_WHAT THE TASK REQUIRES_
Although the data below holds other lines too, output only those from the line with "Q2: NPN BC337" up to and including the line with "Q1: NPN S8050", exactly as they appear.

_Dataset excerpts_
*** Begin section ***
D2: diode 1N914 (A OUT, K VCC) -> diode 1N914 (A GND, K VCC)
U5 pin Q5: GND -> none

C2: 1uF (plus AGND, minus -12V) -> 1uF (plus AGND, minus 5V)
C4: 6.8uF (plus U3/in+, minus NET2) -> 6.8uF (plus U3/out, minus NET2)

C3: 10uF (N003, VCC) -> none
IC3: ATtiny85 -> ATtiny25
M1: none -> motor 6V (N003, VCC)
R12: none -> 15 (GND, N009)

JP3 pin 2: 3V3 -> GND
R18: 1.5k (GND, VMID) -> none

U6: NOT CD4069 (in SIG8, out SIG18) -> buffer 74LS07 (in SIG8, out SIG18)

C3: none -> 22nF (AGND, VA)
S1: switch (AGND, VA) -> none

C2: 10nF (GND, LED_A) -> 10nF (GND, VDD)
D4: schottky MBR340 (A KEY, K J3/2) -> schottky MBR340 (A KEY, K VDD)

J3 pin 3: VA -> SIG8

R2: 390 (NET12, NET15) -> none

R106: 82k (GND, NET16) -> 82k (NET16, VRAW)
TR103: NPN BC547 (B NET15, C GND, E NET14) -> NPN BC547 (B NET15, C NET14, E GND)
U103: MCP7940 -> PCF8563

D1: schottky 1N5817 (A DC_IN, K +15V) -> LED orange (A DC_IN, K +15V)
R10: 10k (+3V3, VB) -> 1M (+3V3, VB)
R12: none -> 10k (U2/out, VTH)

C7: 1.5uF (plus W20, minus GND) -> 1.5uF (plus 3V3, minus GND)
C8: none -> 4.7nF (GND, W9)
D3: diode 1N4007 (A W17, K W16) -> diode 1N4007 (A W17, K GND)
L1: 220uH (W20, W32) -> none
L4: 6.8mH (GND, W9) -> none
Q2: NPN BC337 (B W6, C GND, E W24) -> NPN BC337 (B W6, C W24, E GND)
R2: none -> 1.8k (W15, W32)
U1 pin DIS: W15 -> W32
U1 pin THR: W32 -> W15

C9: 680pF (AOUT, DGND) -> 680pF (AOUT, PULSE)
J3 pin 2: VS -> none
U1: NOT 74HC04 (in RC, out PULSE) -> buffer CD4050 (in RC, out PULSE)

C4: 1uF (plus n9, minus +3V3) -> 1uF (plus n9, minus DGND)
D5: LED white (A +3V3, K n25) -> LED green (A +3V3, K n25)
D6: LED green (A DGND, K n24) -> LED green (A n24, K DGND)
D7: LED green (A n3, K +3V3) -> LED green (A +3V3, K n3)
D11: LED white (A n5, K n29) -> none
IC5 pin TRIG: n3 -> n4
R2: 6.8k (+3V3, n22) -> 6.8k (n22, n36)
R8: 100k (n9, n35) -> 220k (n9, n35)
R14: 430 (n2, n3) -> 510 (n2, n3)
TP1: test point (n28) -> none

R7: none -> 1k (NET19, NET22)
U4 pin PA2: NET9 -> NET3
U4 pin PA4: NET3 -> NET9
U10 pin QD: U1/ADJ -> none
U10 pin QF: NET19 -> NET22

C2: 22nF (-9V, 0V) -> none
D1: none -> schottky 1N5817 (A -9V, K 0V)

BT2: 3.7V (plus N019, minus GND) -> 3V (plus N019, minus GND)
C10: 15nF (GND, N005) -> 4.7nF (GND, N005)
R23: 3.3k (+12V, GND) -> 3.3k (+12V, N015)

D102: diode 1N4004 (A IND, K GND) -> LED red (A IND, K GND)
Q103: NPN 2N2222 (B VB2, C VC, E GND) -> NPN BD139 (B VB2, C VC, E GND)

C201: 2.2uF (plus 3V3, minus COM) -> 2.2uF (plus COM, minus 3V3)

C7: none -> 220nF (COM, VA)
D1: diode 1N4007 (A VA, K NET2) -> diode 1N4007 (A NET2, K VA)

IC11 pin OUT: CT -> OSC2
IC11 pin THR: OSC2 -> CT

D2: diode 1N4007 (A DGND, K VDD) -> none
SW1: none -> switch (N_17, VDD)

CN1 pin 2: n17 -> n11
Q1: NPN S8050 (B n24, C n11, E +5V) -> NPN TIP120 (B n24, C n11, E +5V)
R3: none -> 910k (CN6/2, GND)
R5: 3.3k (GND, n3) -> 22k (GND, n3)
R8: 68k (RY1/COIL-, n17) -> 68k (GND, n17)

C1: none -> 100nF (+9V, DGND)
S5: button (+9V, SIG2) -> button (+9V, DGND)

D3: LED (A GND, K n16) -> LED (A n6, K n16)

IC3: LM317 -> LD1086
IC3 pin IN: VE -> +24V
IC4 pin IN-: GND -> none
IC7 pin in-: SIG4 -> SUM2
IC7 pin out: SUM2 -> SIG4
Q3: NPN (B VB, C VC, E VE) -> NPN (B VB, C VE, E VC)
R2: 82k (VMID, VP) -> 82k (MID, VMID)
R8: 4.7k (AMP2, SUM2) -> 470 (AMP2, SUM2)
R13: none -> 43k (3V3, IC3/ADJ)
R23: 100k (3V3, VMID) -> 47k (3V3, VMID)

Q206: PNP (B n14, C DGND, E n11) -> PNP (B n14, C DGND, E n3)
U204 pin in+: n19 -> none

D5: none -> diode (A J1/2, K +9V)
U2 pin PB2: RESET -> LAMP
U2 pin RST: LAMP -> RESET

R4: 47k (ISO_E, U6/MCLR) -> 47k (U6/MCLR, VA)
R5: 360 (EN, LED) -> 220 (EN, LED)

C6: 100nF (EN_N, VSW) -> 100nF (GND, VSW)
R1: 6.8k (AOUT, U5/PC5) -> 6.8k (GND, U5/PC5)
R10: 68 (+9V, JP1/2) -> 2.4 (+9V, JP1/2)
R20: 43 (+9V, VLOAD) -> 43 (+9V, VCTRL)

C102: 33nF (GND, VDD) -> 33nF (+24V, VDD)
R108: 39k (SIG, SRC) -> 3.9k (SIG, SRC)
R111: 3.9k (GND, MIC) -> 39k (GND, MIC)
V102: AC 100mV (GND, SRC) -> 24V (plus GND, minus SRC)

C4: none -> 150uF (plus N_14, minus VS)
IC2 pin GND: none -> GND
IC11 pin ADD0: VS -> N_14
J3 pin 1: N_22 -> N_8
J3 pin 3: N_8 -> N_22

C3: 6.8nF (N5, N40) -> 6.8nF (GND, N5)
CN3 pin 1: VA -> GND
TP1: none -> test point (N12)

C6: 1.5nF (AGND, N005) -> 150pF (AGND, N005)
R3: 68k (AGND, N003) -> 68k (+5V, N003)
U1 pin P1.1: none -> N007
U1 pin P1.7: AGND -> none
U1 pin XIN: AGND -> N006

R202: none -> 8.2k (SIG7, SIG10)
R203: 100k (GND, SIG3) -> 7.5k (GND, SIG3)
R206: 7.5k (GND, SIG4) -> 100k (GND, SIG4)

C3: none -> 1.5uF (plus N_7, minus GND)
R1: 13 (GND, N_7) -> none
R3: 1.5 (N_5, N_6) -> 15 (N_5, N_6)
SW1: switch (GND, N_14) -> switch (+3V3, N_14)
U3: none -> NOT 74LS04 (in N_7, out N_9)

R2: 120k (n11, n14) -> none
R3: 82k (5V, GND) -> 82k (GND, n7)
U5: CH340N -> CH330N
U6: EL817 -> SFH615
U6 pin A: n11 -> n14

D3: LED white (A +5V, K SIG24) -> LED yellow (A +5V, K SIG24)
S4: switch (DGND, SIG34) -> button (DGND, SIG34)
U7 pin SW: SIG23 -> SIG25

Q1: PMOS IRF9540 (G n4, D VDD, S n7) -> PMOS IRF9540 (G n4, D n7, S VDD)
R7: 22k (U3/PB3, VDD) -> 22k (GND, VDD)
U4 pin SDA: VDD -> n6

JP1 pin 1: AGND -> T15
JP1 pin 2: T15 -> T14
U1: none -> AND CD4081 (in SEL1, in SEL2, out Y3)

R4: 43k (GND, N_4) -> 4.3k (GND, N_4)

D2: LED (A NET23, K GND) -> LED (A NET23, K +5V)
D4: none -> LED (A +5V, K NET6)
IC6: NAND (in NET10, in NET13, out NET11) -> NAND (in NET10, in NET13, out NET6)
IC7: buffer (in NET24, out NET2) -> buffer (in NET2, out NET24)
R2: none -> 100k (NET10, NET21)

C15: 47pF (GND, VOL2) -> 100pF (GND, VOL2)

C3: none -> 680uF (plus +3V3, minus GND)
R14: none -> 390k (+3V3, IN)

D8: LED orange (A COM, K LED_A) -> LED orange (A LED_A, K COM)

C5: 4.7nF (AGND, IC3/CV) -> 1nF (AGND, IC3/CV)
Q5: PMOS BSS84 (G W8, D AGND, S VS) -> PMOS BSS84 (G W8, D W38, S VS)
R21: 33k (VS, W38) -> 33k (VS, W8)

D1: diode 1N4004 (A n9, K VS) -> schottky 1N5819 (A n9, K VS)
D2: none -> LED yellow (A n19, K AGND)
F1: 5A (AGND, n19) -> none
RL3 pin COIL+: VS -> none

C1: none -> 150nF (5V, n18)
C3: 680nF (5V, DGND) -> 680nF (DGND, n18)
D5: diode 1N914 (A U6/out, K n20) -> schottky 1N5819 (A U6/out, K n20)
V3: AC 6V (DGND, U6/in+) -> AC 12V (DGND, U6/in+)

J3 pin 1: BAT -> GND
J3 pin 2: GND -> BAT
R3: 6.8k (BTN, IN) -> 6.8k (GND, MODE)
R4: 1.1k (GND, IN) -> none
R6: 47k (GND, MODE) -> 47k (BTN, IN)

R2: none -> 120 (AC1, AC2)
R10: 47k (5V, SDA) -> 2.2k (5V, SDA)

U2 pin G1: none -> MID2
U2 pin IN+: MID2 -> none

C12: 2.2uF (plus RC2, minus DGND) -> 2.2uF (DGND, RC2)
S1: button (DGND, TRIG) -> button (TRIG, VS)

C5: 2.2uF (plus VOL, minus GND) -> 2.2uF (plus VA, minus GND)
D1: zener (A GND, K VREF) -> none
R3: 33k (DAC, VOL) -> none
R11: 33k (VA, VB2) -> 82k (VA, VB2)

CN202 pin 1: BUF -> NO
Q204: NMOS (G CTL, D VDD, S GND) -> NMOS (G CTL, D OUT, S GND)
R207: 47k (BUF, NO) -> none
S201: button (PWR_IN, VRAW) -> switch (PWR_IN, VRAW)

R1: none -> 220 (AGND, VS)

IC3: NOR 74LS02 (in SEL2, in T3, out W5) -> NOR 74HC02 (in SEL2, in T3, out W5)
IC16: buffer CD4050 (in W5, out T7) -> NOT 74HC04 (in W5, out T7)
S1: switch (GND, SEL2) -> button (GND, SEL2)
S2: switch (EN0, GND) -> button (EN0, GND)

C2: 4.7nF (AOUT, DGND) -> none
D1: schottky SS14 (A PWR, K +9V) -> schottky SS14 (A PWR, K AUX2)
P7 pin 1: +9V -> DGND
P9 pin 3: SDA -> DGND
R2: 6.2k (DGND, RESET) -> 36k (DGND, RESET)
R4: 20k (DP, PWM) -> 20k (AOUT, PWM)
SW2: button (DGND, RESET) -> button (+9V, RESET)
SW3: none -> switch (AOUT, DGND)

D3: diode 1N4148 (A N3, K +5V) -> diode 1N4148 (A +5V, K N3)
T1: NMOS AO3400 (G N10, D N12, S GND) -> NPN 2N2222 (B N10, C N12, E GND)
*** End section ***
_WRITTEN REPLY_
Q2: NPN BC337 (B W6, C GND, E W24) -> NPN BC337 (B W6, C W24, E GND)
R2: none -> 1.8k (W15, W32)
U1 pin DIS: W15 -> W32
U1 pin THR: W32 -> W15

C9: 680pF (AOUT, DGND) -> 680pF (AOUT, PULSE)
J3 pin 2: VS -> none
U1: NOT 74HC04 (in RC, out PULSE) -> buffer CD4050 (in RC, out PULSE)

C4: 1uF (plus n9, minus +3V3) -> 1uF (plus n9, minus DGND)
D5: LED white (A +3V3, K n25) -> LED green (A +3V3, K n25)
D6: LED green (A DGND, K n24) -> LED green (A n24, K DGND)
D7: LED green (A n3, K +3V3) -> LED green (A +3V3, K n3)
D11: LED white (A n5, K n29) -> none
IC5 pin TRIG: n3 -> n4
R2: 6.8k (+3V3, n22) -> 6.8k (n22, n36)
R8: 100k (n9, n35) -> 220k (n9, n35)
R14: 430 (n2, n3) -> 510 (n2, n3)
TP1: test point (n28) -> none

R7: none -> 1k (NET19, NET22)
U4 pin PA2: NET9 -> NET3
U4 pin PA4: NET3 -> NET9
U10 pin QD: U1/ADJ -> none
U10 pin QF: NET19 -> NET22

C2: 22nF (-9V, 0V) -> none
D1: none -> schottky 1N5817 (A -9V, K 0V)

BT2: 3.7V (plus N019, minus GND) -> 3V (plus N019, minus GND)
C10: 15nF (GND, N005) -> 4.7nF (GND, N005)
R23: 3.3k (+12V, GND) -> 3.3k (+12V, N015)

D102: diode 1N4004 (A IND, K GND) -> LED red (A IND, K GND)
Q103: NPN 2N2222 (B VB2, C VC, E GND) -> NPN BD139 (B VB2, C VC, E GND)

C201: 2.2uF (plus 3V3, minus COM) -> 2.2uF (plus COM, minus 3V3)

C7: none -> 220nF (COM, VA)
D1: diode 1N4007 (A VA, K NET2) -> diode 1N4007 (A NET2, K VA)

IC11 pin OUT: CT -> OSC2
IC11 pin THR: OSC2 -> CT

D2: diode 1N4007 (A DGND, K VDD) -> none
SW1: none -> switch (N_17, VDD)

CN1 pin 2: n17 -> n11
Q1: NPN S8050 (B n24, C n11, E +5V) -> NPN TIP120 (B n24, C n11, E +5V)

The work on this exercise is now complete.